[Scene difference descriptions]
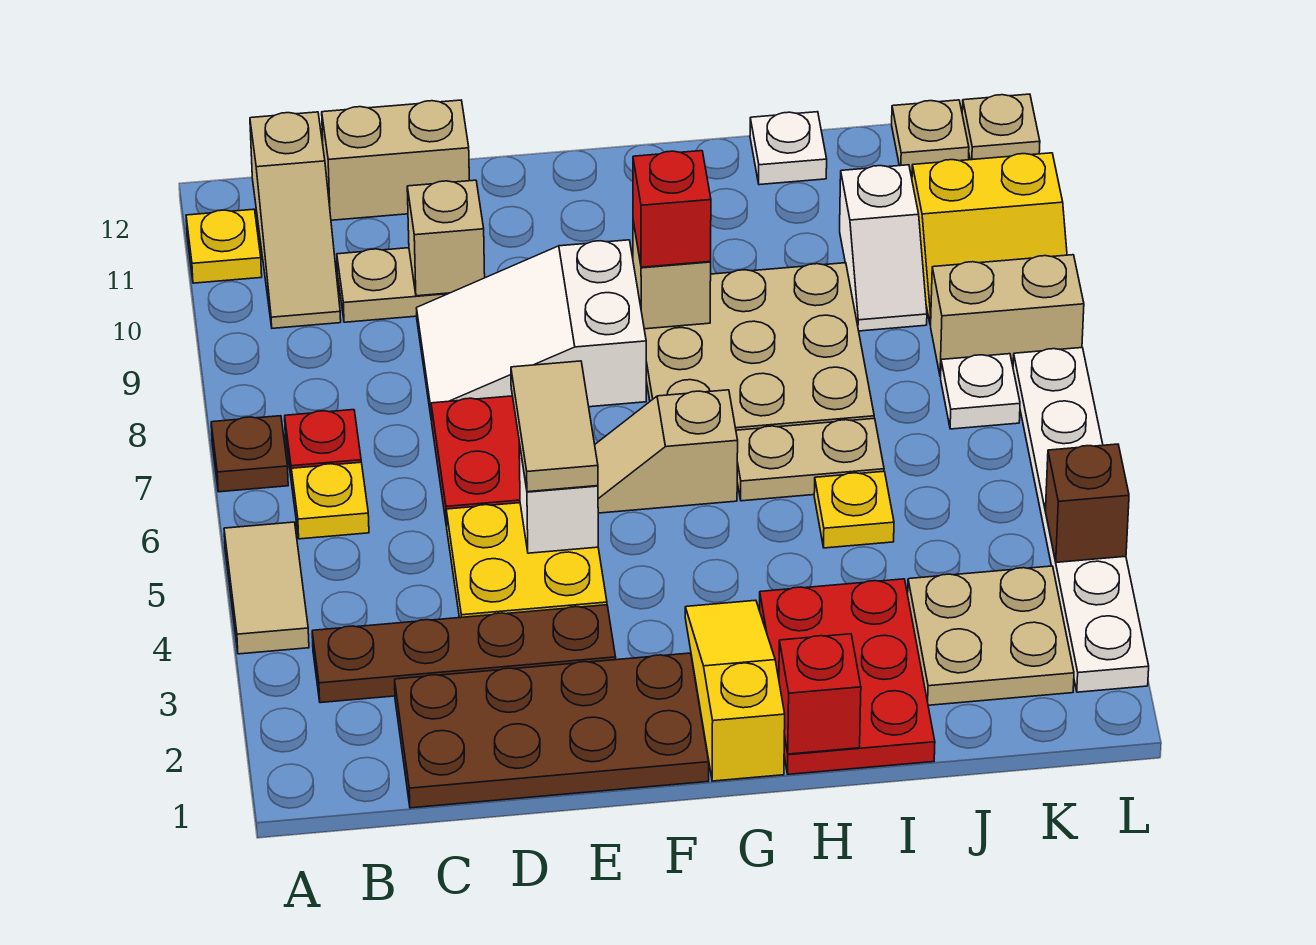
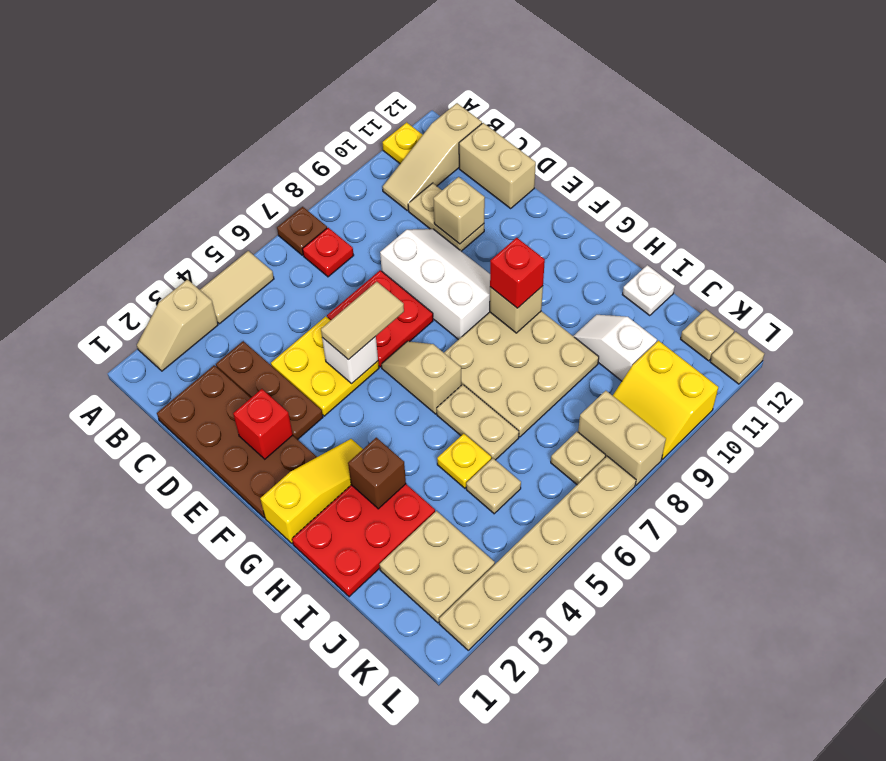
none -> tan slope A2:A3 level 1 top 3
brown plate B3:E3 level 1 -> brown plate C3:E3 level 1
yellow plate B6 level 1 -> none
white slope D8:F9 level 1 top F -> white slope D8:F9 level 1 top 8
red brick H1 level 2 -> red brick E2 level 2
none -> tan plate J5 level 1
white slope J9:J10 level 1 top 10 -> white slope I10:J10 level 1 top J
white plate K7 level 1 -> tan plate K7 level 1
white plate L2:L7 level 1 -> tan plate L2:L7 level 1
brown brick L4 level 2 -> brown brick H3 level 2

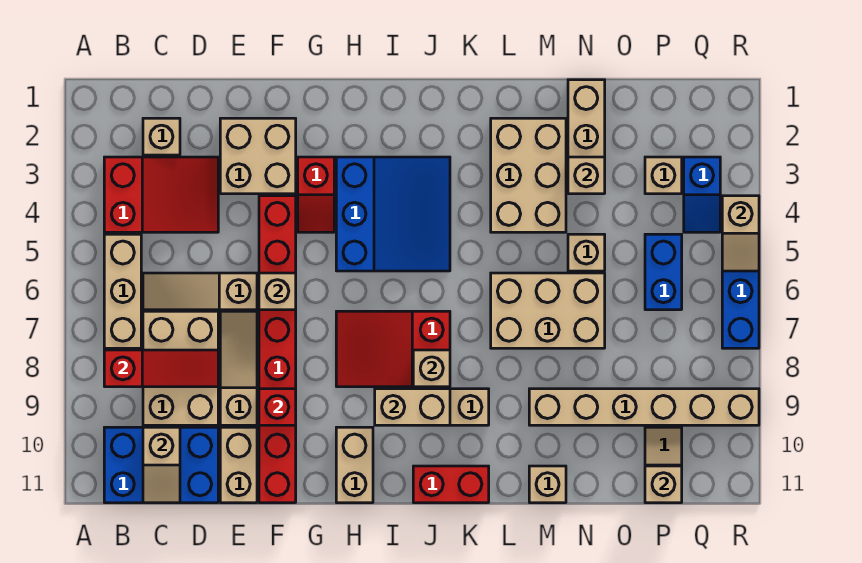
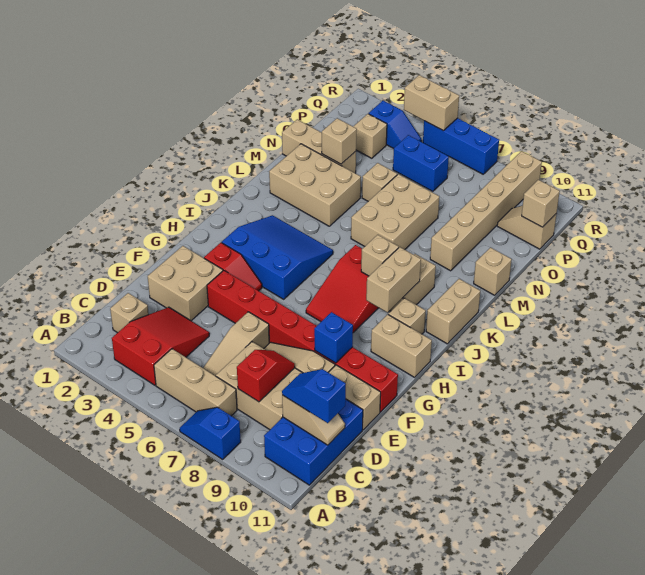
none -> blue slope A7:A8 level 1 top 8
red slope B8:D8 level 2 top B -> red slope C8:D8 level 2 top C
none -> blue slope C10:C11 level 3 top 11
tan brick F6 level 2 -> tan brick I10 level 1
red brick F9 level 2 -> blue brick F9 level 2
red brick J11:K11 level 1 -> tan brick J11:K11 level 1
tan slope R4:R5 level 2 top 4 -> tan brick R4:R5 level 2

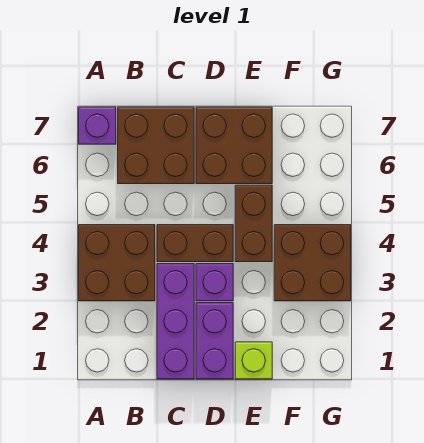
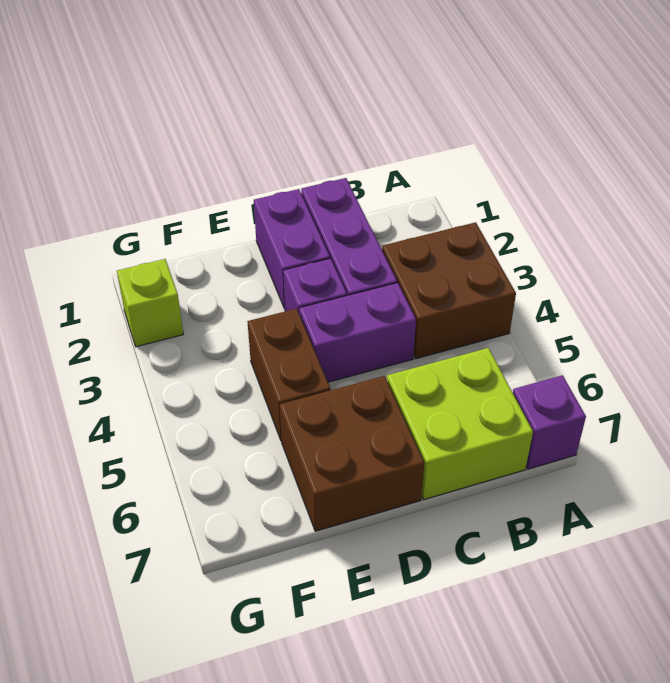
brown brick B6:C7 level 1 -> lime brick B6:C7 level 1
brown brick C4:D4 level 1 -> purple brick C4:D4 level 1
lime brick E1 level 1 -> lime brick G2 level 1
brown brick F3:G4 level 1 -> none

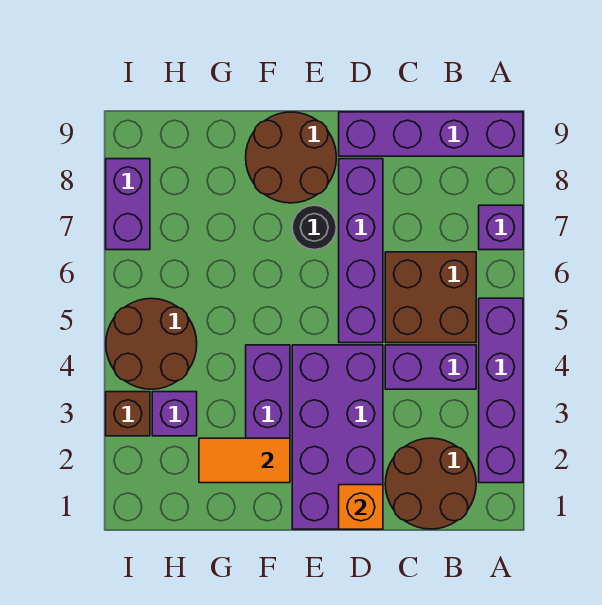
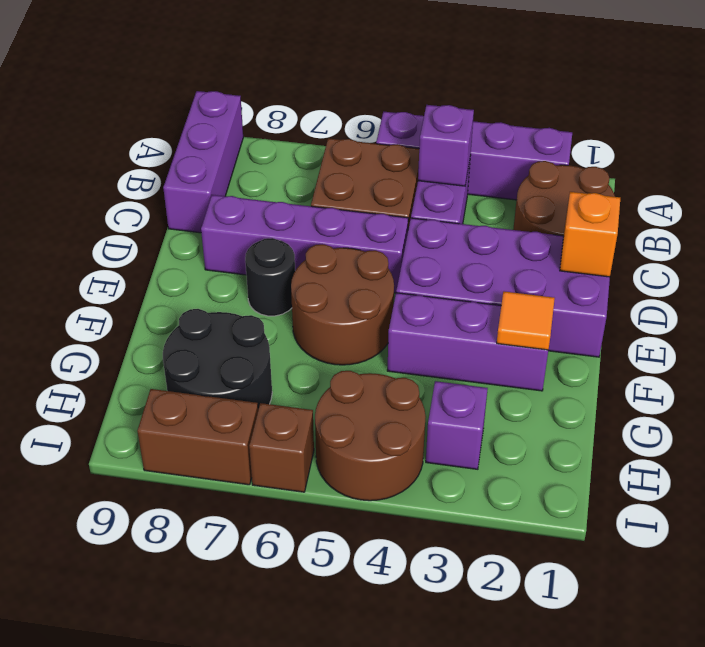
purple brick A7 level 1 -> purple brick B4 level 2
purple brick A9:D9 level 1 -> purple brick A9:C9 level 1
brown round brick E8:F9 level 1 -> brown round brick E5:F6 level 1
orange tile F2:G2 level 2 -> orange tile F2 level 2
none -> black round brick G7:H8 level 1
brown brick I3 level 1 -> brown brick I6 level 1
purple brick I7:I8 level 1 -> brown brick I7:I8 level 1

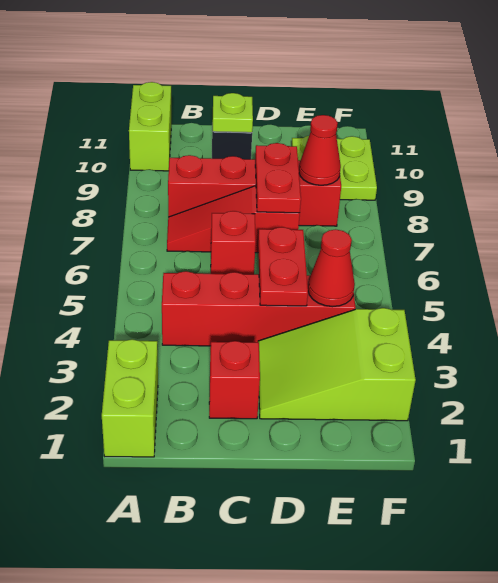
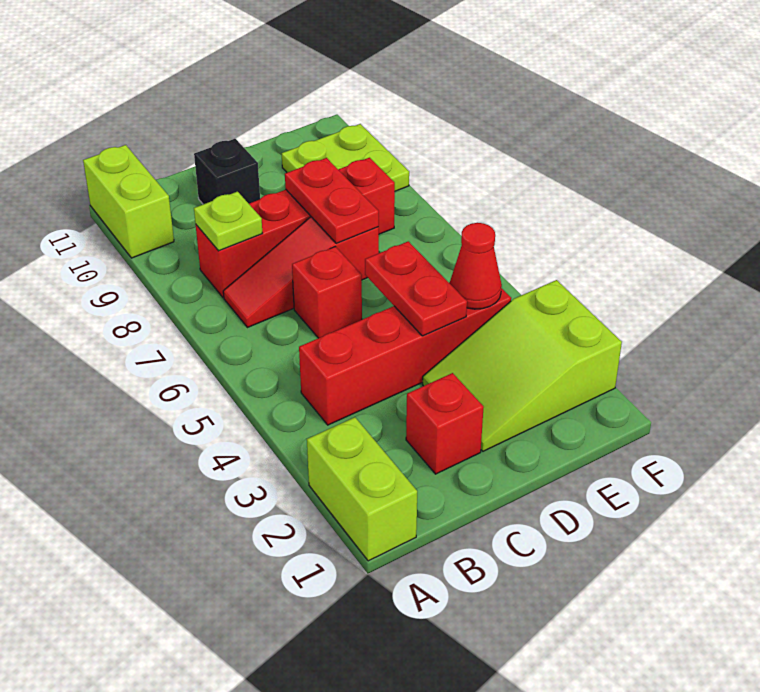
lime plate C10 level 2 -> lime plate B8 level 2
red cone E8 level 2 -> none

**WHAT YOU NEED TO DO:**
Going through the records, say how many lines hold the string "round". Only the number should be given.

**EXERCISE SOLUTION:**
2